ACTION ITEM — Select and reproduce each line of the listing below that bears the string "cyan".

INFORMATION SUPPLIED —
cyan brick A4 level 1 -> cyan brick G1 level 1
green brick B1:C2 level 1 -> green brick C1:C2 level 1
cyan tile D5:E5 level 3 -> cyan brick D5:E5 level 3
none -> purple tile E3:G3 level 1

TASK OUTPUT —
cyan brick A4 level 1 -> cyan brick G1 level 1
cyan tile D5:E5 level 3 -> cyan brick D5:E5 level 3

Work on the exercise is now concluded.